● **Record excerpts**:
****************************************

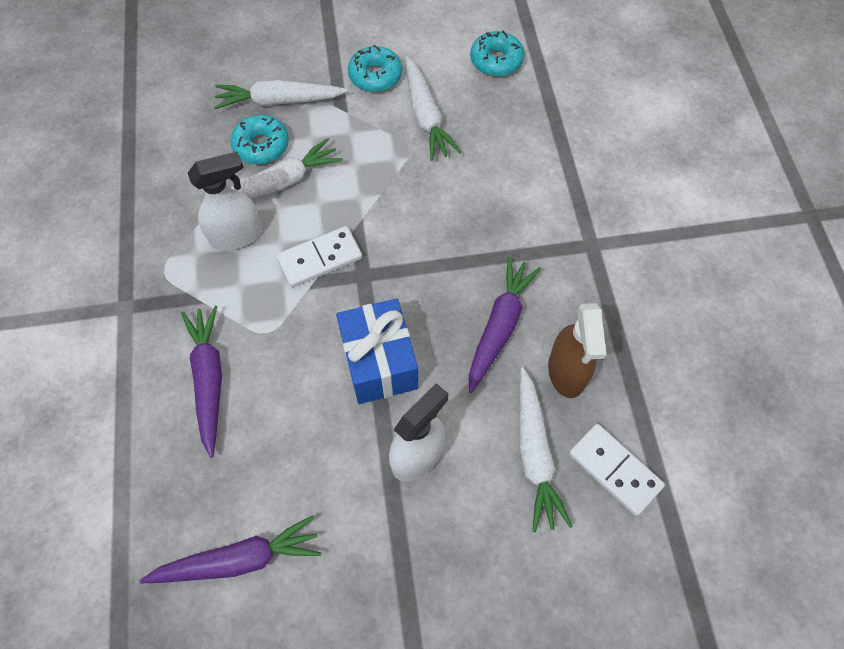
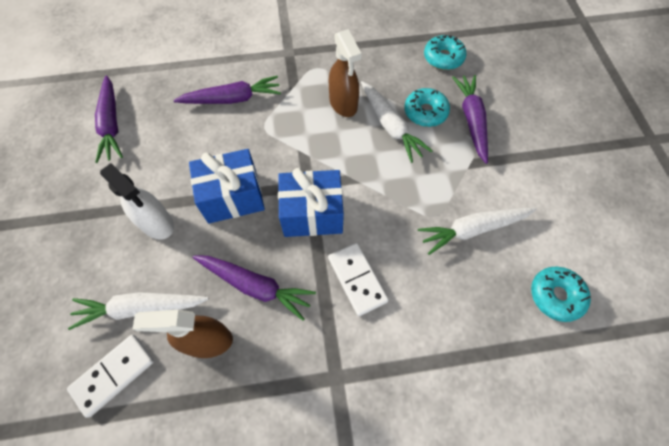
camera: 90 degrees right, 0 degrees up
(236, 235) = (343, 104): white spray bottle -> brown spray bottle
(280, 101) = (471, 121): white carrot -> purple carrot
(320, 258) = (323, 155): white domino -> white domino (357, 279)
(375, 76) = (512, 188): turquoise donut -> turquoise donut (443, 58)
(405, 269) = (312, 214): none -> blue gift

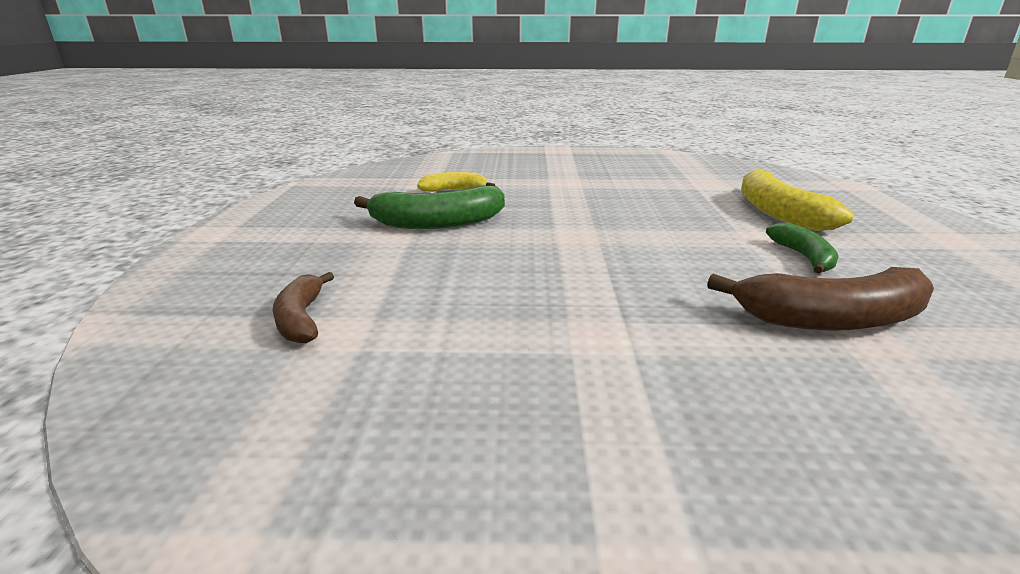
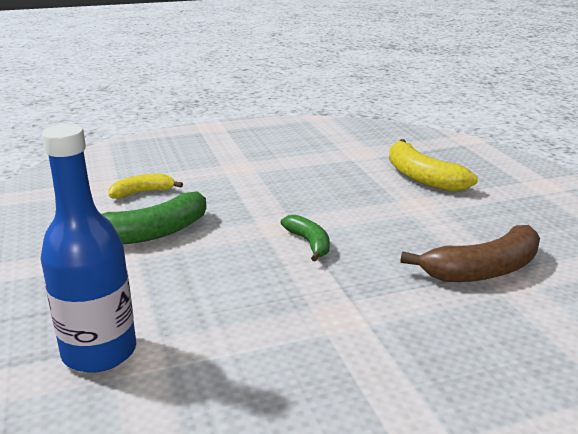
camera: 20 degrees left, 0 degrees up
(301, 319) = (99, 352): brown banana -> blue bottle
(803, 257) = (451, 219): green banana -> green banana (309, 243)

****************************************

● **Exercise details**: From the records above, pull out every line containing the word "blue".

● **Task response**:
(405, 269) = (312, 214): none -> blue gift
(301, 319) = (99, 352): brown banana -> blue bottle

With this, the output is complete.